Top of Study material
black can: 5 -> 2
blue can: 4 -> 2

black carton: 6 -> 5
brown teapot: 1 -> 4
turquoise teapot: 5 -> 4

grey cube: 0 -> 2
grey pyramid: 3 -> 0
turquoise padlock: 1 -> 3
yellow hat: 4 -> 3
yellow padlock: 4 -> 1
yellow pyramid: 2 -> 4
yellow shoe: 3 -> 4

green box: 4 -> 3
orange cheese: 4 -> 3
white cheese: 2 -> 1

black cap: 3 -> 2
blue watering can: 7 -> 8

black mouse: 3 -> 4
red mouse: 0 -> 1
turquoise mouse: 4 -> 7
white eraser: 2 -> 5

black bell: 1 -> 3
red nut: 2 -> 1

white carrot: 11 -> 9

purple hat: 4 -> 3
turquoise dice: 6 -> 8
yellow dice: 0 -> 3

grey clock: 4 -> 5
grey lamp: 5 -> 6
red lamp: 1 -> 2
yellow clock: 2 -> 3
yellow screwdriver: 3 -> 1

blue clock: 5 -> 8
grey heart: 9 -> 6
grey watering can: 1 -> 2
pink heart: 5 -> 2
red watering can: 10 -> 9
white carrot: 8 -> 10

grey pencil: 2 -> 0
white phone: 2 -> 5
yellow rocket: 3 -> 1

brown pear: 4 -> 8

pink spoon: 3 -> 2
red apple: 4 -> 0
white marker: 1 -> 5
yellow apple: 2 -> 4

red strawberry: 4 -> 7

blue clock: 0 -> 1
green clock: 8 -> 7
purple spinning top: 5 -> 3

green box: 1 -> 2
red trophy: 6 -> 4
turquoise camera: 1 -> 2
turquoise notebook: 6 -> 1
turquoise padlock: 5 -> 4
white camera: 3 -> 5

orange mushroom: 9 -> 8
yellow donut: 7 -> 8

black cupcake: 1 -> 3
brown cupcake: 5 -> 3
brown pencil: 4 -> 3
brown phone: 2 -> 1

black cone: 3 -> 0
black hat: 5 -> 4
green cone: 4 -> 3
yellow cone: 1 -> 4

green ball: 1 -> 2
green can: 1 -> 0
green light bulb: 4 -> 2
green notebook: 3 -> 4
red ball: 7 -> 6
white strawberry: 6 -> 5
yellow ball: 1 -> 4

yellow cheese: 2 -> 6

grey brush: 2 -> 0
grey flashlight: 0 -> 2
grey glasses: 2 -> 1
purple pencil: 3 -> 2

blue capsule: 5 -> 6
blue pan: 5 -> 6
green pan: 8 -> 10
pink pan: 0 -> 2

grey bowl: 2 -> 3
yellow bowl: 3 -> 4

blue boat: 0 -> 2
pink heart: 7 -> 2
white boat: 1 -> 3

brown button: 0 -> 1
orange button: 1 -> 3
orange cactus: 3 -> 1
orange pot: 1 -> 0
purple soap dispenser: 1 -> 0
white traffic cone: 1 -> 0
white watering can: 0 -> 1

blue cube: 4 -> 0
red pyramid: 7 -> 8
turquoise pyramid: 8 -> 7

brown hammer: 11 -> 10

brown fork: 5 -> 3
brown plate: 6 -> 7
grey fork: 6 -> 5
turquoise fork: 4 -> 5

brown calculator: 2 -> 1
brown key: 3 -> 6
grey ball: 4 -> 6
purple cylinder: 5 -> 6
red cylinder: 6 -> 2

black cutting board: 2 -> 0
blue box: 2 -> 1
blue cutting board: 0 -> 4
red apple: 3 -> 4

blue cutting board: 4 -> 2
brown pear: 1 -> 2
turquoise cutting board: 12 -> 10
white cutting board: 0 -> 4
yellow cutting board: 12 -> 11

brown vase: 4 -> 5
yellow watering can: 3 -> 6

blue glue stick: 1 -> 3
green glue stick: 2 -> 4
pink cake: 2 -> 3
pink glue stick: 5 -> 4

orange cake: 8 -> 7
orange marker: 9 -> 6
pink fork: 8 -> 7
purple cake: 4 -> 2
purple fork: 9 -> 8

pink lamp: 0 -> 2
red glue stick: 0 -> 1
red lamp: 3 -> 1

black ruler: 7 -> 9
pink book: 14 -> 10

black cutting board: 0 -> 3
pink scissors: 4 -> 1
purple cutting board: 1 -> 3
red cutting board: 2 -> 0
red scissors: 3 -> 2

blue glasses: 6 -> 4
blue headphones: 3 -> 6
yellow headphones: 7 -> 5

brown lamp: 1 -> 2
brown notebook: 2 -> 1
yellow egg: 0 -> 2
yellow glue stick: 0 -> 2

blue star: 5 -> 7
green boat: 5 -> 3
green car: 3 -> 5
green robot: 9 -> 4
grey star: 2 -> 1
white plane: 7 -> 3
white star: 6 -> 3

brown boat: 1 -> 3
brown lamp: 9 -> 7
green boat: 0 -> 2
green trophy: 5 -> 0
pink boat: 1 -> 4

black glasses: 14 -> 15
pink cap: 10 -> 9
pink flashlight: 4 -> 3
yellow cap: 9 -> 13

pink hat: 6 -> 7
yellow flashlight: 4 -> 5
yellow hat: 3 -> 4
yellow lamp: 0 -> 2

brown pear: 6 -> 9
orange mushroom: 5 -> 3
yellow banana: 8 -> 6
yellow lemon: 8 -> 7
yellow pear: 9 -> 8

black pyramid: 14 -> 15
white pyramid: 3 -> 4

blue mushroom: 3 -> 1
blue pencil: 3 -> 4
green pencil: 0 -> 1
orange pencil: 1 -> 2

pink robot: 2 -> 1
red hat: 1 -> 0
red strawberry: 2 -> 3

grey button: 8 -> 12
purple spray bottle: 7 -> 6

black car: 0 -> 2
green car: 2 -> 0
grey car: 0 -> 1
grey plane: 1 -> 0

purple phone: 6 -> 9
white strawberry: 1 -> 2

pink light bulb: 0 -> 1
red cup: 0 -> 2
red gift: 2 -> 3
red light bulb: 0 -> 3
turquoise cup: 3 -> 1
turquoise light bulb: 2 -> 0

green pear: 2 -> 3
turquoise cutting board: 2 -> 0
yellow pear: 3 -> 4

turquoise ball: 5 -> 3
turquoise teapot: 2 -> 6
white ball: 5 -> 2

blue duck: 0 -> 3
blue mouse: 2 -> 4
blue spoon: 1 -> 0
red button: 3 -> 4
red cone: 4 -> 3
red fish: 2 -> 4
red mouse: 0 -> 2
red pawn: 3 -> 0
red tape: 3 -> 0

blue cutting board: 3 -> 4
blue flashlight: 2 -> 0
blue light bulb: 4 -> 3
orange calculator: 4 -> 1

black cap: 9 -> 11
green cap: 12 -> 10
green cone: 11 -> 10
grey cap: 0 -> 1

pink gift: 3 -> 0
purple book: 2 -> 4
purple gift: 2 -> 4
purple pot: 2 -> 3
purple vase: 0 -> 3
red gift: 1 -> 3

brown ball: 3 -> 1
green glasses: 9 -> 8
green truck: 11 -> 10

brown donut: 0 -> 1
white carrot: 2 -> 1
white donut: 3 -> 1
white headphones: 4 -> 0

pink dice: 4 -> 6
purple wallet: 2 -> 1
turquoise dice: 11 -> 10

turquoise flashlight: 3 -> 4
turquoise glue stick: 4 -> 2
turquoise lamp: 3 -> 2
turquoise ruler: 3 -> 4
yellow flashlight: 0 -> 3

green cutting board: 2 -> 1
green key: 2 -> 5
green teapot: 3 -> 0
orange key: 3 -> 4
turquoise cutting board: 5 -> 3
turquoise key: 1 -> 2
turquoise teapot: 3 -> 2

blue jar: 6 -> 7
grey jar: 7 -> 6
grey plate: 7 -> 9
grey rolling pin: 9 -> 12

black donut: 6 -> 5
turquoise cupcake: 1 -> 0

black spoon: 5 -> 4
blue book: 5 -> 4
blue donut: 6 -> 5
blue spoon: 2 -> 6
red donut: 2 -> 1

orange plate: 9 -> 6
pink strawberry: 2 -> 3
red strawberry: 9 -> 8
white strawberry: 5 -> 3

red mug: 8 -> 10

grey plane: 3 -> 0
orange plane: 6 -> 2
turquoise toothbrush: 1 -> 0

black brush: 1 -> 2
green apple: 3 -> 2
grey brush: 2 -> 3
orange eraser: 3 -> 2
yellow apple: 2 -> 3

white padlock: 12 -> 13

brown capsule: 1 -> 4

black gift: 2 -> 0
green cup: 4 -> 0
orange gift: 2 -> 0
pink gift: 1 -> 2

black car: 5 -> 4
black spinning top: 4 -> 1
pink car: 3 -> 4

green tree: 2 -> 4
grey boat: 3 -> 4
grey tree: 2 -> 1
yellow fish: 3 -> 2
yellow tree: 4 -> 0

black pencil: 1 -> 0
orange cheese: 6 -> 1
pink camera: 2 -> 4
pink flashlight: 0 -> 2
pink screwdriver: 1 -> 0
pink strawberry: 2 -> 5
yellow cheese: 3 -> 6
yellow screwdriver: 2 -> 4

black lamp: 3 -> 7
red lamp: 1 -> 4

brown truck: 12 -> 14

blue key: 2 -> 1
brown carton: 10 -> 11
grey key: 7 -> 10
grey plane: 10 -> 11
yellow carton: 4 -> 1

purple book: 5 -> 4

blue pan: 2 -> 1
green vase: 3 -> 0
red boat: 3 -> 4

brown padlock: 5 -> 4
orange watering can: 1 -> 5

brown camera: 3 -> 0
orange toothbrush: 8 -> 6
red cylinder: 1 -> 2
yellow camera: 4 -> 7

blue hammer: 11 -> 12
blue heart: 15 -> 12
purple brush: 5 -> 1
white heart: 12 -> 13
Bottom of Study material
▸ Exercise objective
From the records above, give again exactly the lines running from the line with "purple pencil: 3 -> 2" to the line with "orange pot: 1 -> 0", inclusive.

▸ Exercise result
purple pencil: 3 -> 2

blue capsule: 5 -> 6
blue pan: 5 -> 6
green pan: 8 -> 10
pink pan: 0 -> 2

grey bowl: 2 -> 3
yellow bowl: 3 -> 4

blue boat: 0 -> 2
pink heart: 7 -> 2
white boat: 1 -> 3

brown button: 0 -> 1
orange button: 1 -> 3
orange cactus: 3 -> 1
orange pot: 1 -> 0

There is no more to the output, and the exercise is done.